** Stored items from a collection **
- - - -

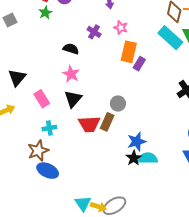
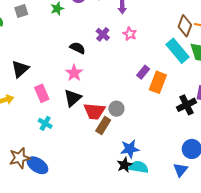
orange rectangle: (129, 52) -> (158, 82), moved
red trapezoid: (89, 124) -> (94, 111), moved
cyan cross: (49, 128) -> (45, 123), turned 32
brown star: (38, 151) -> (20, 158), moved

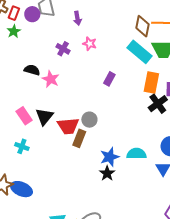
black semicircle: (78, 48) -> (32, 70), moved
pink star: (74, 73) -> (51, 79), moved
orange rectangle: (158, 82) -> (151, 82), moved
pink rectangle: (42, 93) -> (24, 116), moved
cyan semicircle: (138, 167) -> (136, 154), moved

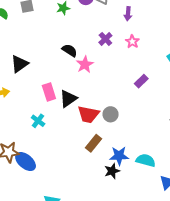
brown rectangle: (79, 138) -> (94, 143), moved

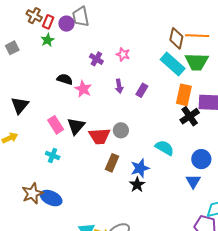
purple arrow: (128, 14) -> (119, 86), moved
cyan semicircle: (146, 160) -> (165, 148), moved, turned 30

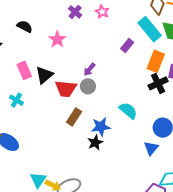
black semicircle: (65, 79) -> (25, 26), moved
purple arrow: (119, 86) -> (89, 69), moved, turned 40
purple rectangle: (142, 90) -> (127, 45), moved

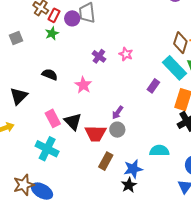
black triangle: (44, 75) -> (73, 122), turned -30
cyan cross: (16, 100) -> (47, 149), size x1.6
cyan semicircle: (128, 111) -> (159, 151), turned -36

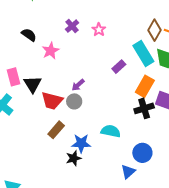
black semicircle: (50, 75) -> (29, 35), moved

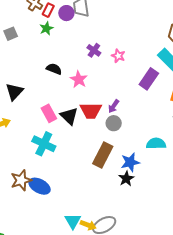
pink star: (99, 30) -> (118, 56), moved
purple rectangle: (119, 67) -> (149, 79), size x1.5
red trapezoid: (52, 101) -> (91, 111), moved
brown rectangle: (56, 130) -> (103, 155), size x1.4

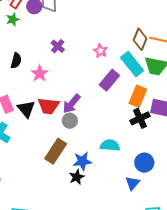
pink star: (118, 56) -> (101, 51), moved
black semicircle: (54, 69) -> (16, 61), turned 77
purple arrow: (114, 106) -> (72, 104), size x1.5

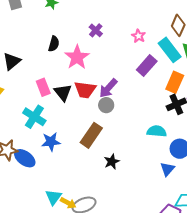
pink star: (40, 73) -> (77, 57), size x1.4
cyan semicircle: (110, 145) -> (157, 131), moved
blue star: (82, 161) -> (51, 142), moved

- - - -

If a line in the records includes the string "size", copy it.

** Output of the exercise **
cyan cross: (16, 100) -> (47, 149), size x1.6
purple rectangle: (119, 67) -> (149, 79), size x1.5
brown rectangle: (56, 130) -> (103, 155), size x1.4
purple arrow: (114, 106) -> (72, 104), size x1.5
pink star: (40, 73) -> (77, 57), size x1.4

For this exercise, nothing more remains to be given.